■ **What is required**
Note each line in the data holding the string "resized" and report it.

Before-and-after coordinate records
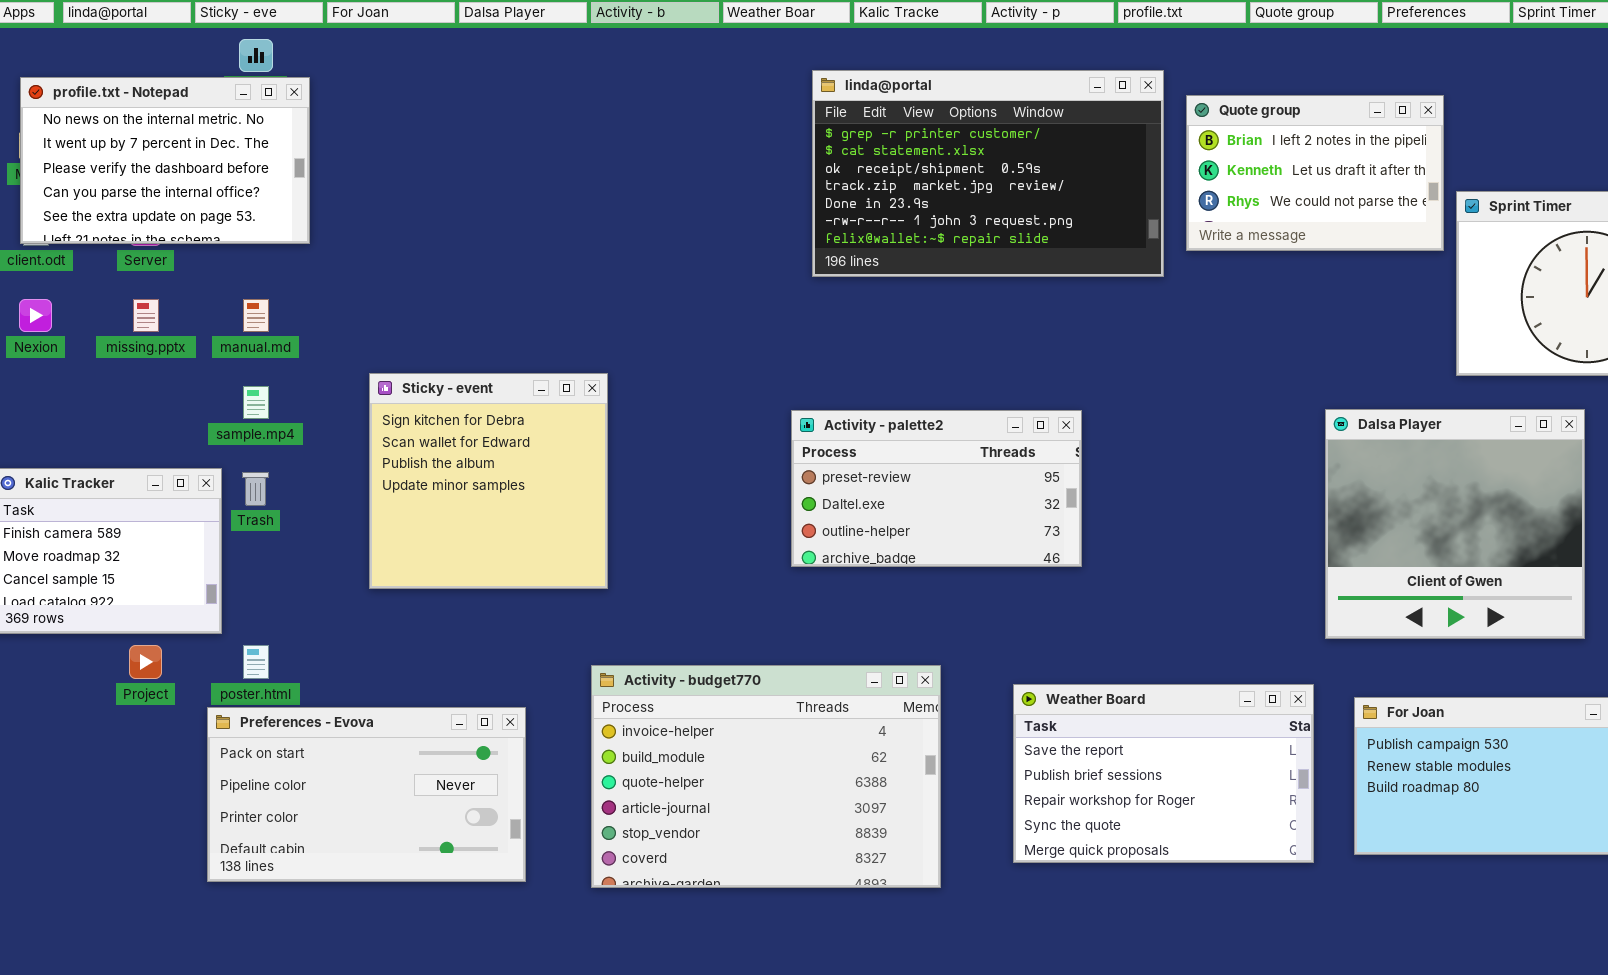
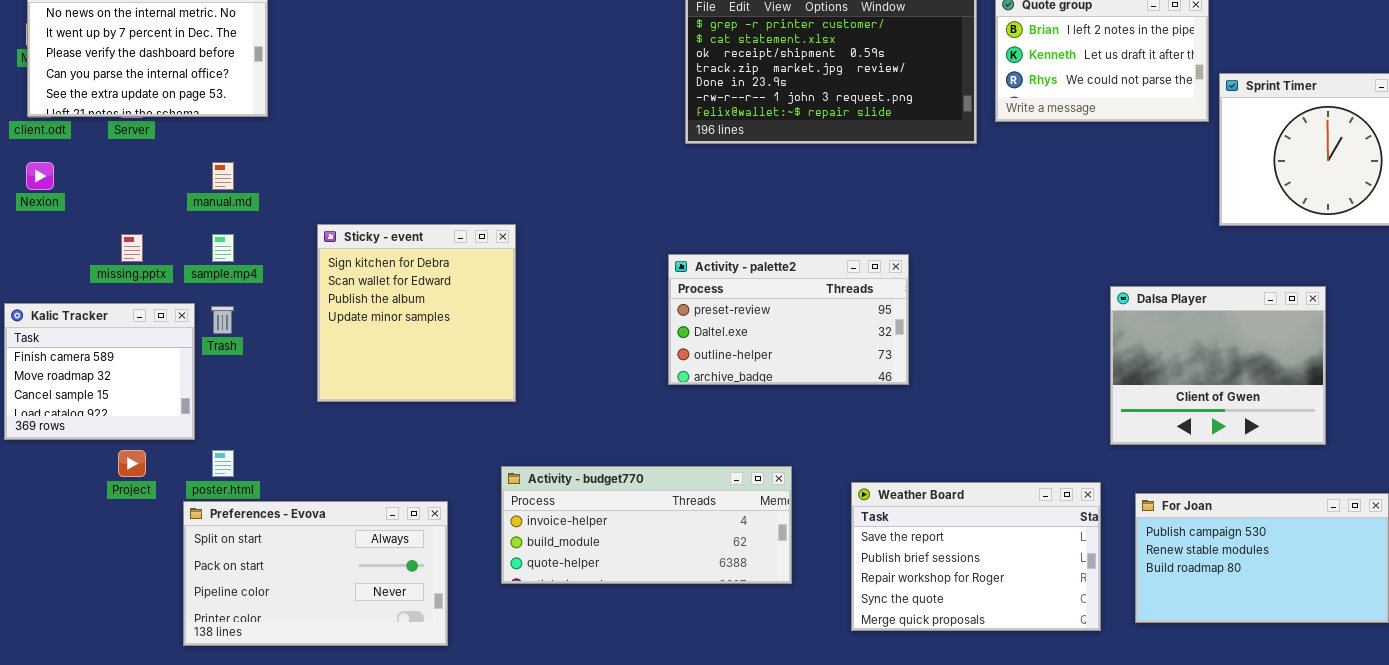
missing.pptx: [133,299,159,332] -> [121,234,143,262], moved
Dalsa Player: [1325,409,1585,639] -> [1110,286,1326,445], resized
Activity - budget770: [591,665,941,888] -> [501,466,792,584], resized
Preferences - Evova: [207,707,526,882] -> [183,501,448,646], scrolled up 1 row

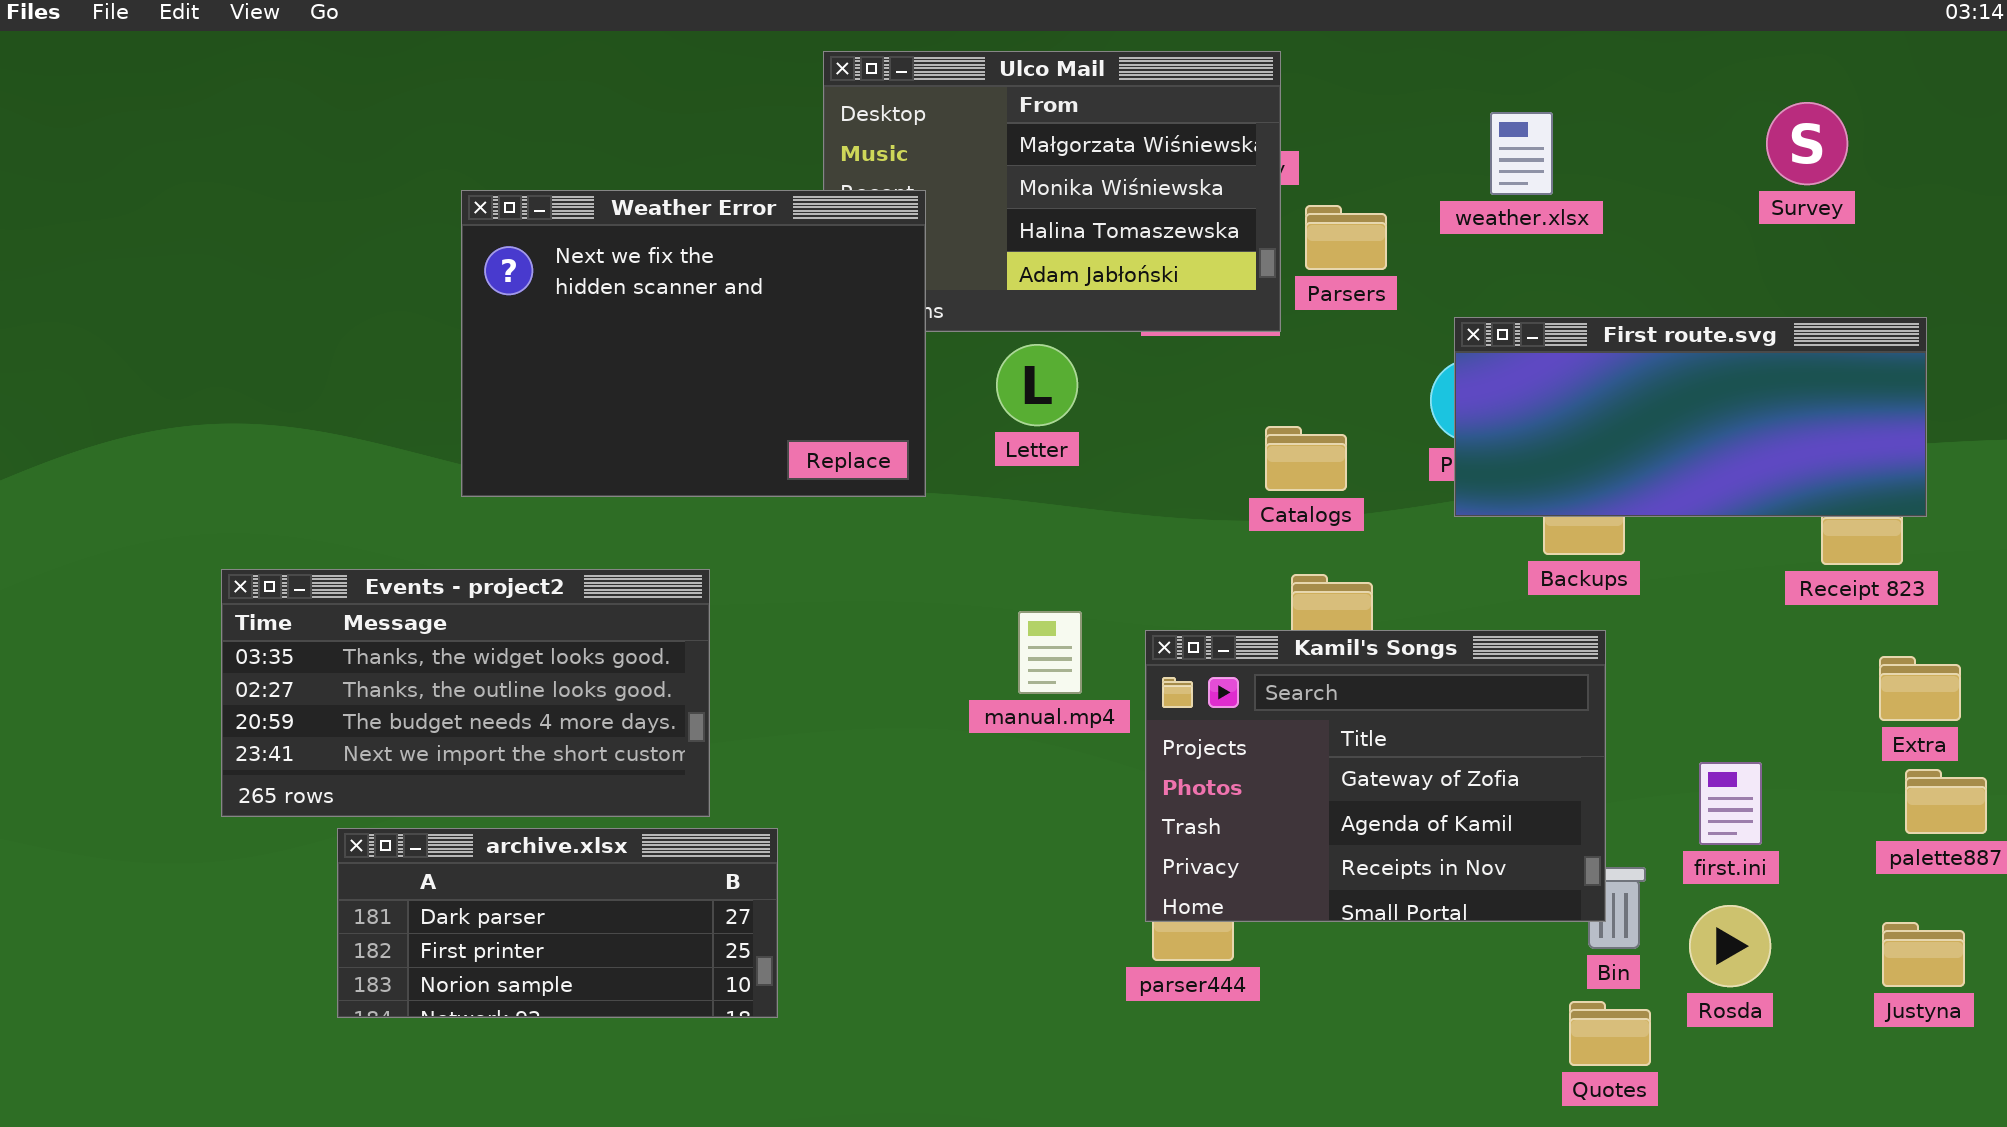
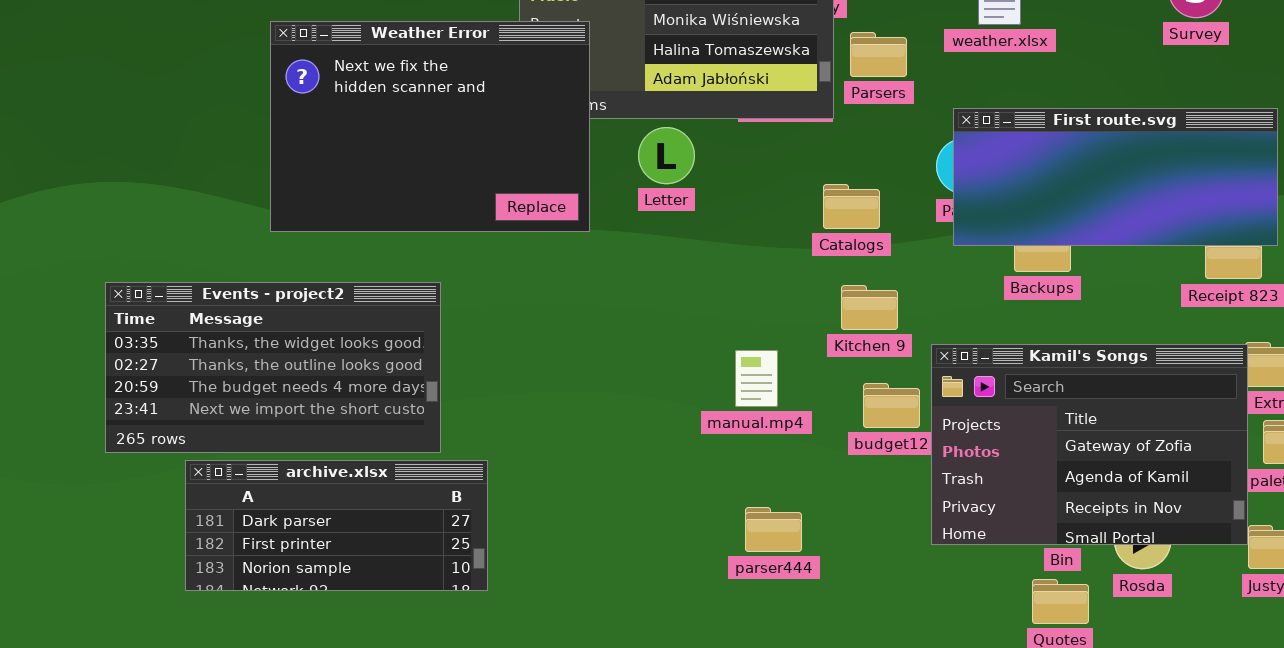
manual.mp4: [1018,611,1082,694] -> [735,350,778,407], moved
Kamil's Songs: [1145,630,1606,922] -> [931,344,1248,545], moved

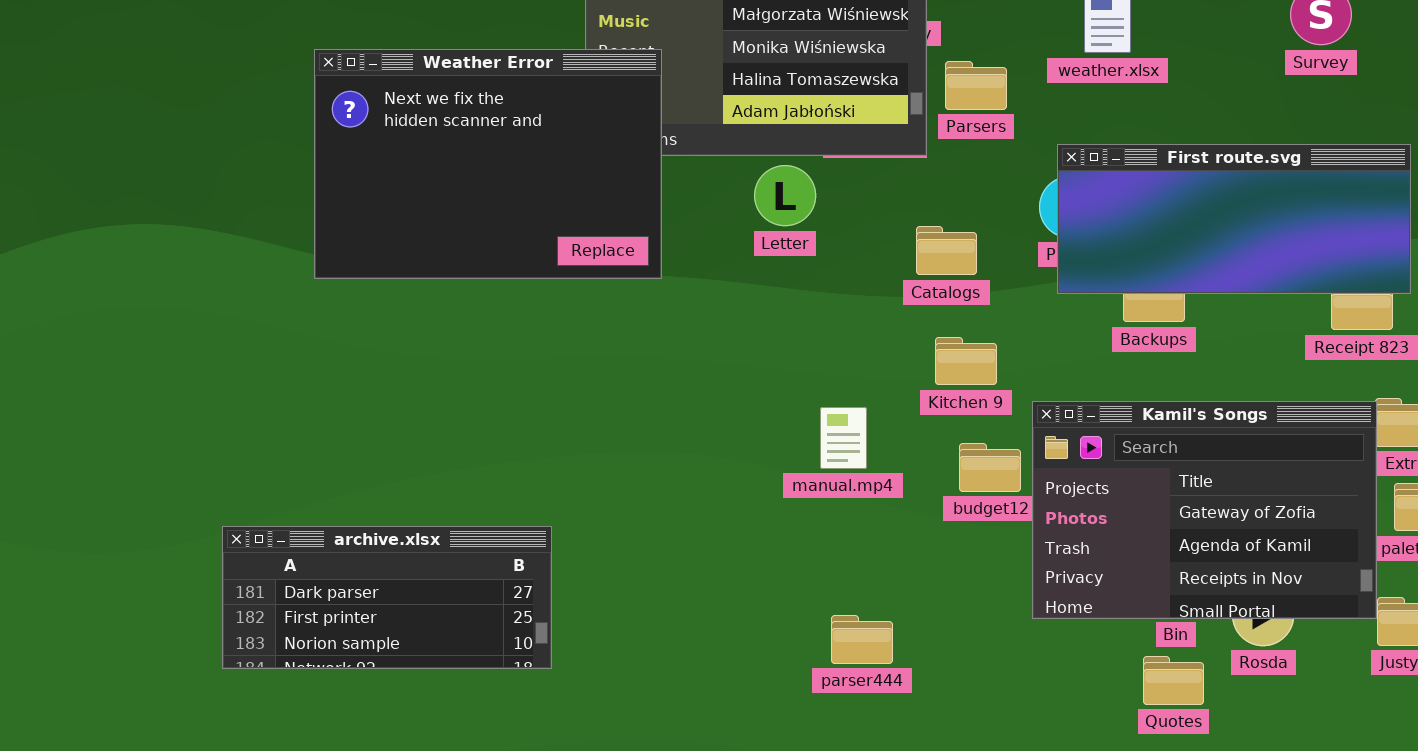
Letter: [638,127,695,184] -> [754,165,816,226], moved
Events - project2: [105,282,441,453] -> none, closed
parser444: [745,507,802,552] -> [831,615,893,664], moved

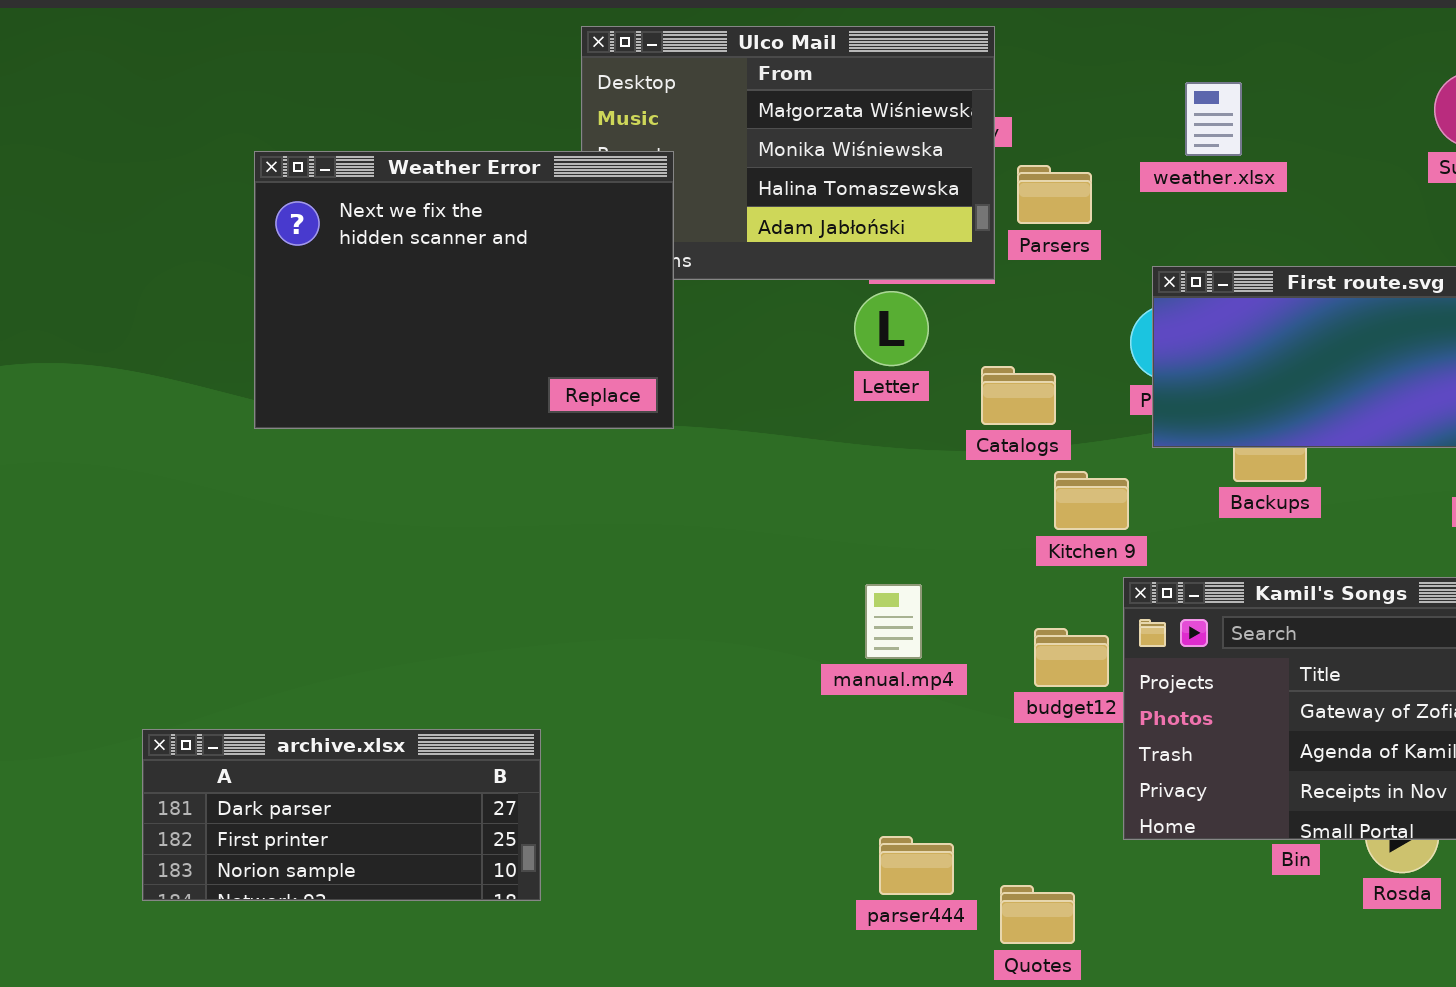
Letter: [754,165,816,226] -> [854,291,929,366], moved
Kitchen 9: [935,337,997,385] -> [1054,471,1129,530], moved
Quotes: [1143,656,1204,705] -> [1000,885,1075,944], moved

■ **Result of this exercise**
Dalsa Player: [1325,409,1585,639] -> [1110,286,1326,445], resized
Activity - budget770: [591,665,941,888] -> [501,466,792,584], resized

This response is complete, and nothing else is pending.